◆ What is required: Pick out every line of the listing that contains the string "instrumentName", matching case exactly.

◆ Listed entries:
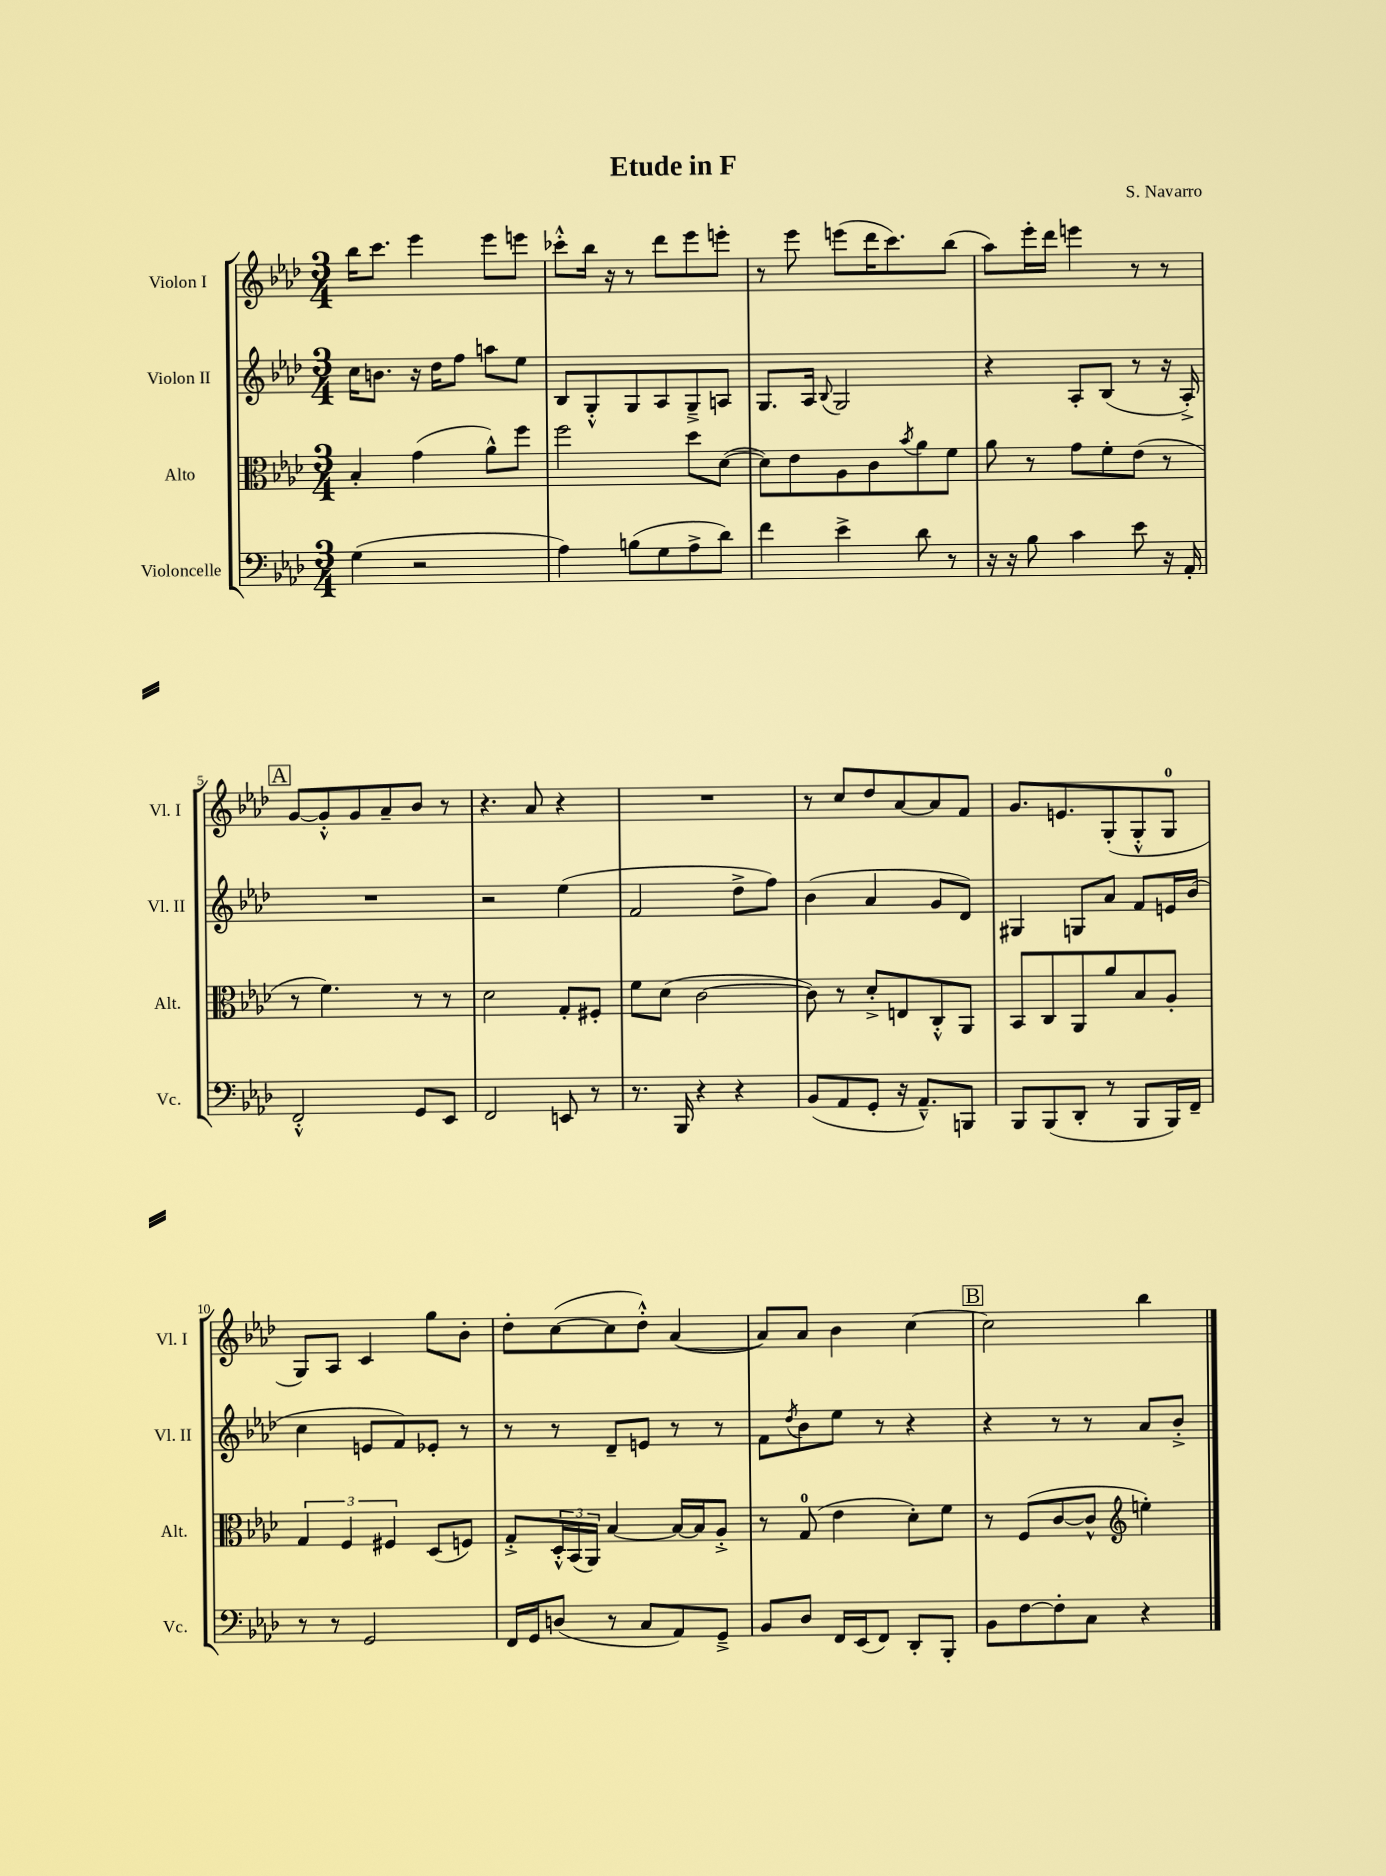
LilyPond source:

\header { title = "Etude in F" composer = "S. Navarro" }
<<
\new StaffGroup <<
\new Staff = "s0" \with { instrumentName = "Violon I" shortInstrumentName = "Vl. I" } {
    \clef treble \key aes \major \numericTimeSignature \time 3/4
    bes''16 c'''8. ees'''4 ees'''8 e'''8 |
    ces'''8-.-^ bes''16 r16 r8 des'''8 ees'''8 e'''8-. |
    r8 ees'''8 e'''8( des'''16 c'''8.) bes''8( |
    aes''8) ees'''16-. des'''16 e'''4 r8 r8 |
    \mark \markup { \box "A" } g'8~ g'8-.-^ g'8 aes'8-- bes'8 r8 |
    r4. aes'8 r4 |
    R2. |
    r8 c''8 des''8 aes'8~ aes'8 f'8 |
    g'8. e'8. g8-.( g8-.-^ g8-0 |
    g8) aes8 c'4 g''8 bes'8-. |
    des''8-. c''8~( c''8 des''8-.-^) aes'4~( |
    aes'8) aes'8 bes'4 c''4~ |
    \mark \markup { \box "B" } c''2 bes''4 \bar "|." |
}
\new Staff = "s1" \with { instrumentName = "Violon II" shortInstrumentName = "Vl. II" } {
    \clef treble \key aes \major \numericTimeSignature \time 3/4
    c''16 b'8. r16 des''16 f''8 a''8 ees''8 |
    bes8 g8-.-^ g8 aes8 g8---> a8 |
    g8. aes16 \appoggiatura { bes8 } g2 |
    r4 aes8-. bes8( r8 r16 aes16-.->) |
    \mark \markup { \box "A" } R2. |
    r2 ees''4( |
    f'2 des''8-> f''8) |
    bes'4( aes'4 g'8 des'8) |
    gis4 g8 aes'8 f'8 e'16 bes'16( |
    c''4 e'8 f'8) ees'8-. r8 |
    r8 r8 des'8-- e'8 r8 r8 |
    f'8 \acciaccatura { des''8 } bes'8 ees''8 r8 r4 |
    \mark \markup { \box "B" } r4 r8 r8 aes'8 bes'8-.-> \bar "|." |
}
\new Staff = "s2" \with { instrumentName = "Alto" shortInstrumentName = "Alt." } {
    \clef alto \key aes \major \numericTimeSignature \time 3/4
    bes4-. g'4( aes'8-^) f''8 |
    f''2 des''8 des'8~( |
    des'8) ees'8 aes8 c'8 \acciaccatura { bes'8 } aes'8 f'8 |
    aes'8 r8 g'8 f'8-. ees'8( r8 |
    \mark \markup { \box "A" } r8 f'4.) r8 r8 |
    des'2 g8-. fis8-. |
    f'8 des'8( c'2~ |
    c'8) r8 des'8-.-> e8 c8-.-^ aes,8 |
    bes,8 c8 aes,8 aes'8 bes8 aes8-. |
    \tuplet 3/2 { g4 f4 fis4 } des8( f8) |
    g8-.-> \tuplet 3/2 { des16-.-^ bes,16( aes,16) } bes4~ bes16~ bes16 aes8-.-> |
    r8 g8-0( ees'4 des'8-.) f'8 |
    \mark \markup { \box "B" } r8 f8( c'8~ c'8-^ \clef treble e''4-.) \bar "|." |
}
\new Staff = "s3" \with { instrumentName = "Violoncelle" shortInstrumentName = "Vc." } {
    \clef bass \key aes \major \numericTimeSignature \time 3/4
    g4( r2 |
    aes4) b8( g8 aes8-> des'8) |
    f'4 ees'4-> des'8 r8 |
    r16 r16 bes8 c'4 ees'8 r16 aes,16-. |
    \mark \markup { \box "A" } f,2-.-^ g,8 ees,8 |
    f,2 e,8 r8 |
    r8. bes,,16 r4 r4 |
    bes,8( aes,8 g,8-. r16 aes,8.---^) b,,8 |
    bes,,8 bes,,8( des,8-. r8 bes,,8 bes,,16) f,16-- |
    r8 r8 g,2 |
    f,16 g,16 d8( r8 c8 aes,8) g,8---> |
    bes,8 des8 f,16 ees,16( f,8) des,8-. bes,,8-. |
    \mark \markup { \box "B" } bes,8 f8~ f8-. c8 r4 \bar "|." |
}
>>
>>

◆ Result:
\new Staff = "s0" \with { instrumentName = "Violon I" shortInstrumentName = "Vl. I" } {
\new Staff = "s1" \with { instrumentName = "Violon II" shortInstrumentName = "Vl. II" } {
\new Staff = "s2" \with { instrumentName = "Alto" shortInstrumentName = "Alt." } {
\new Staff = "s3" \with { instrumentName = "Violoncelle" shortInstrumentName = "Vc." } {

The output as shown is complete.